> _Data shown_
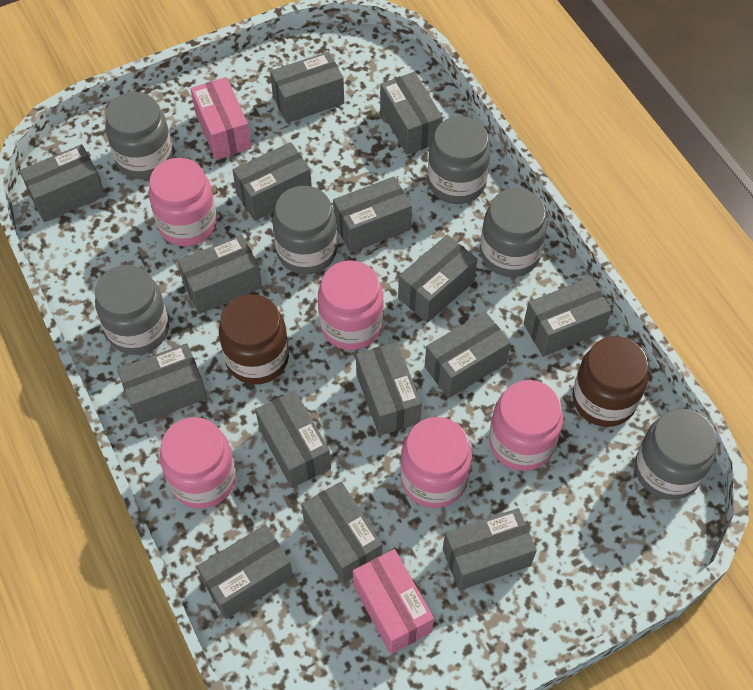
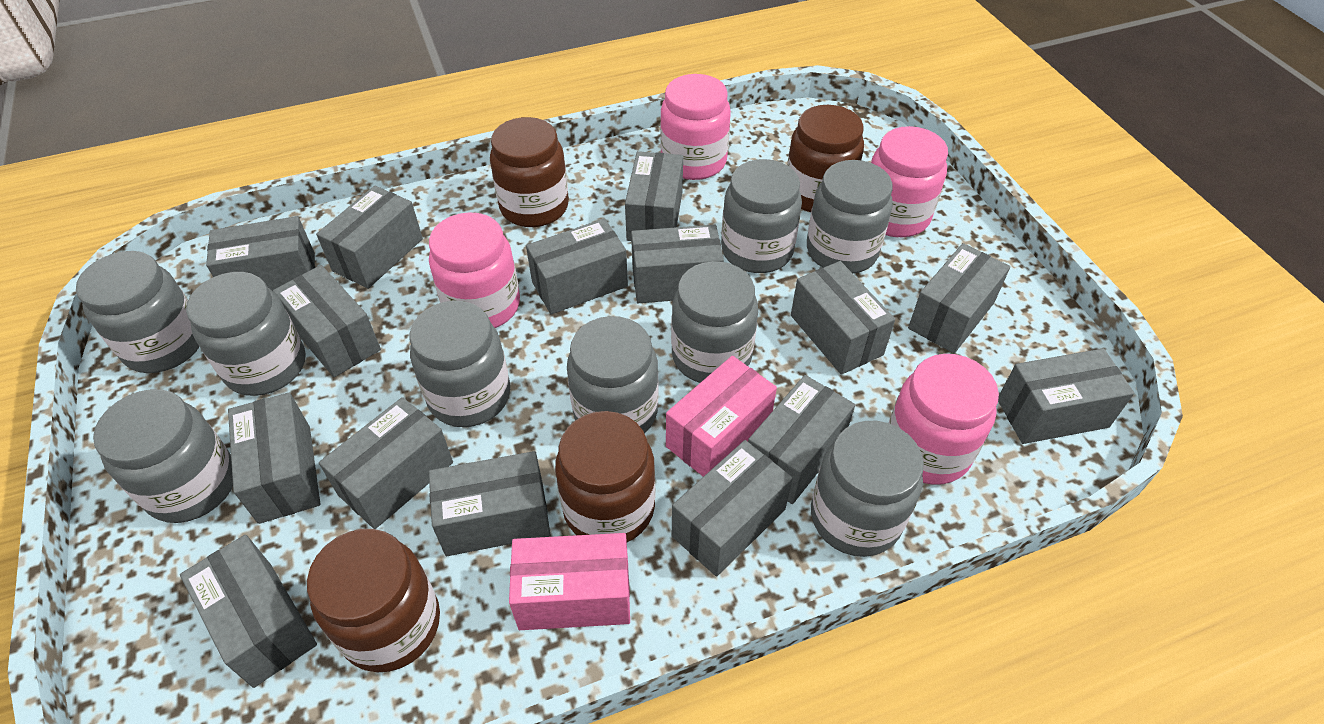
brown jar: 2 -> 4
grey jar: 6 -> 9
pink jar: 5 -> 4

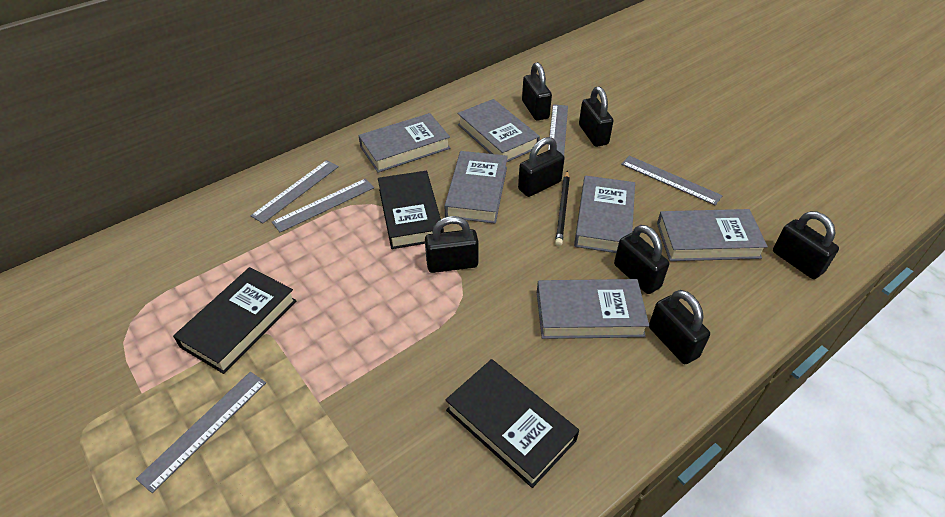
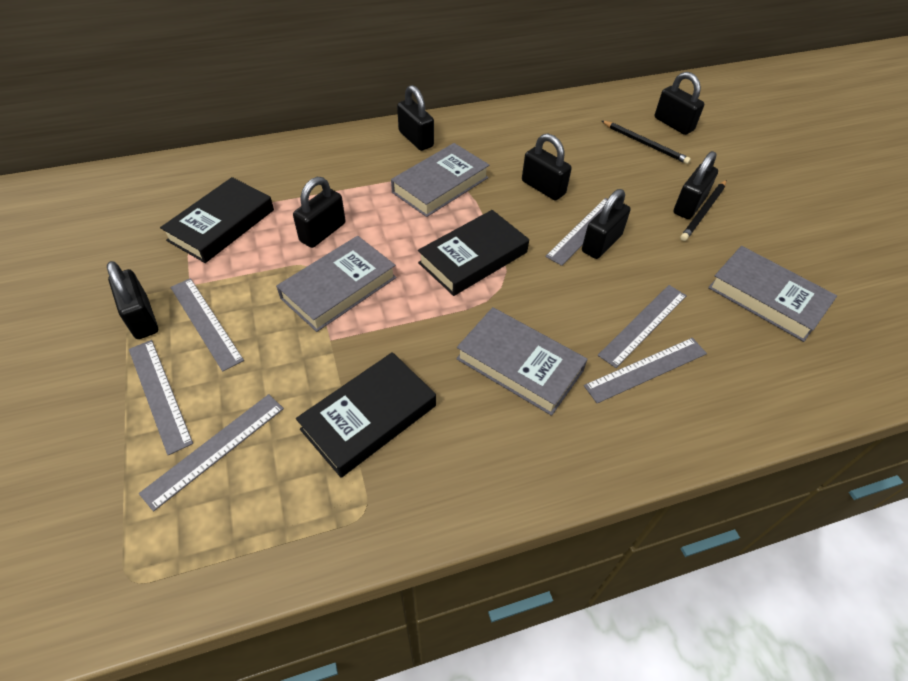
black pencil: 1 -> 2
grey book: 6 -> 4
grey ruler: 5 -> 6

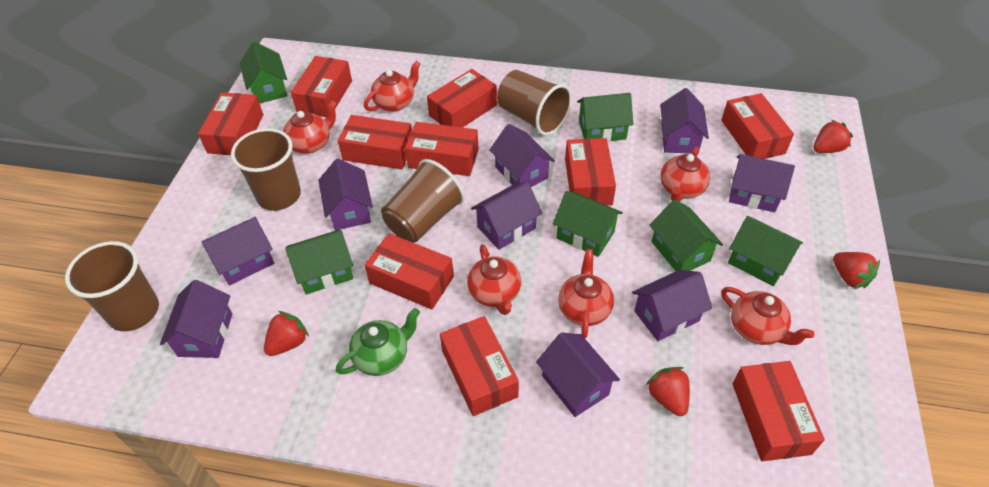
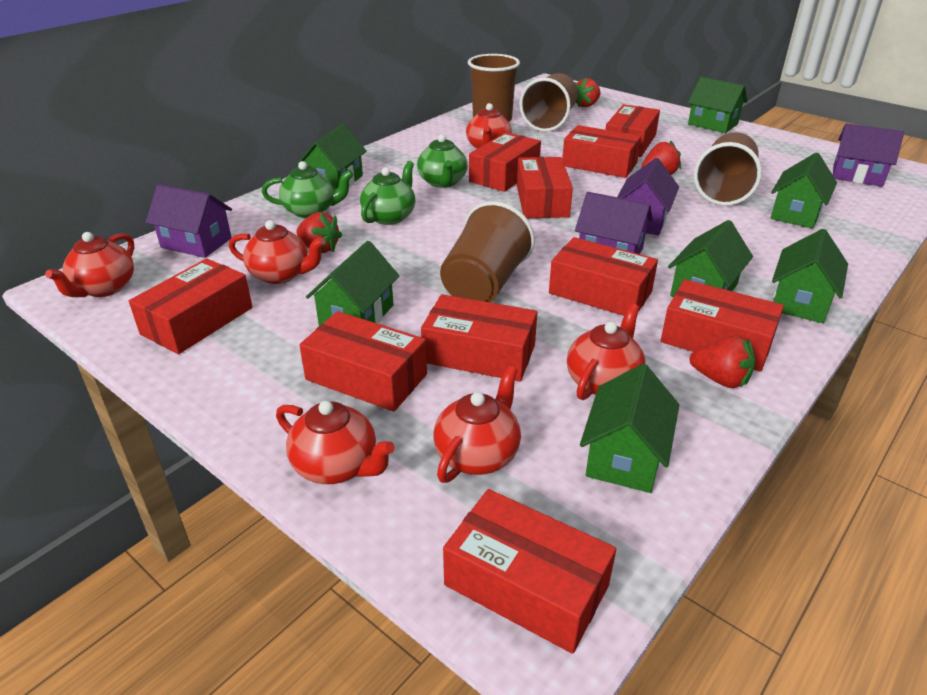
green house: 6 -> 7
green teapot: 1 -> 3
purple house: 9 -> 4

> _What the task requires_
Considering each line of the records on its own, count those that contain "grey" and give only that number.

> _Solution_
3